Each record must be retyped in full. No character may differ.
Start of EXERCISE MATERIALS
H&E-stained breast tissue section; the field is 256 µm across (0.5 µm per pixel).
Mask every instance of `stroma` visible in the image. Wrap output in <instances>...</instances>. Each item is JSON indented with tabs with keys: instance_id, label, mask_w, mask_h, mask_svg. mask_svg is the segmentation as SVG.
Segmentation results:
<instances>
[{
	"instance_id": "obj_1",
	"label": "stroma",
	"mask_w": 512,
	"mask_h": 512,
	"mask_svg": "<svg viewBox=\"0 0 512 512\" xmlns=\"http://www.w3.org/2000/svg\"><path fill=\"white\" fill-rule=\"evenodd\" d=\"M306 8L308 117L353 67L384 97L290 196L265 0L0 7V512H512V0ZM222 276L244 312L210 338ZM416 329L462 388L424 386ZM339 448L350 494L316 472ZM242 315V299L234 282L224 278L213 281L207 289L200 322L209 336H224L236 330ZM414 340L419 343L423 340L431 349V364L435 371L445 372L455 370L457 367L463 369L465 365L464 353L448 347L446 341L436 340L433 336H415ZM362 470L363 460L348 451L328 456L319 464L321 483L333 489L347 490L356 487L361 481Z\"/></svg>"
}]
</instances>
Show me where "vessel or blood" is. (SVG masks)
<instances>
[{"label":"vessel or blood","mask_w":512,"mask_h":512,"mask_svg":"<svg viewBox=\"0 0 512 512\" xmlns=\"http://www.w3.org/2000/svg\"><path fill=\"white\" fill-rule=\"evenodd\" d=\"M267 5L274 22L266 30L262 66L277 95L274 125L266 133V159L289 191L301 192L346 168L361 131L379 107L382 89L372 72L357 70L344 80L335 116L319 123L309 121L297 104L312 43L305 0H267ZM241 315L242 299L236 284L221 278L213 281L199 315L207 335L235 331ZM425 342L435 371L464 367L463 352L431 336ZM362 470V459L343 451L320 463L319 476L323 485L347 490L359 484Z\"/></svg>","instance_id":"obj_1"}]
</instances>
End of EXERCISE MATERIALS
ANSWER FOR THE TASK ::
H&E-stained breast tissue section; the field is 256 µm across (0.5 µm per pixel).
Mask every instance of `stroma` visible in the image. Wrap output in <instances>...</instances>. Each item is JSON indented with tabs with keys: instance_id, label, mask_w, mask_h, mask_svg. mask_svg is the segmentation as SVG.
Segmentation results:
<instances>
[{
	"instance_id": "obj_1",
	"label": "stroma",
	"mask_w": 512,
	"mask_h": 512,
	"mask_svg": "<svg viewBox=\"0 0 512 512\" xmlns=\"http://www.w3.org/2000/svg\"><path fill=\"white\" fill-rule=\"evenodd\" d=\"M306 8L308 117L353 67L384 97L290 196L265 0L0 7V512H512V0ZM222 276L244 312L210 338ZM416 329L462 388L424 386ZM339 448L350 494L316 472ZM242 315V299L234 282L224 278L213 281L207 289L200 322L209 336H224L236 330ZM414 340L419 343L423 340L431 349V364L435 371L445 372L455 370L457 367L463 369L465 365L464 353L448 347L446 341L436 340L433 336H415ZM362 470L363 460L348 451L328 456L319 464L321 483L333 489L347 490L356 487L361 481Z\"/></svg>"
}]
</instances>
Show me where "vessel or blood" is. (SVG masks)
<instances>
[{"label":"vessel or blood","mask_w":512,"mask_h":512,"mask_svg":"<svg viewBox=\"0 0 512 512\" xmlns=\"http://www.w3.org/2000/svg\"><path fill=\"white\" fill-rule=\"evenodd\" d=\"M267 5L274 22L266 30L262 66L277 95L274 125L266 133V159L289 191L301 192L346 168L361 131L379 107L382 89L372 72L357 70L344 80L335 116L319 123L309 121L297 104L312 43L305 0H267ZM241 315L242 299L236 284L221 278L213 281L199 315L207 335L235 331ZM425 342L435 371L464 367L463 352L431 336ZM362 470V459L343 451L320 463L319 476L323 485L347 490L359 484Z\"/></svg>","instance_id":"obj_1"}]
</instances>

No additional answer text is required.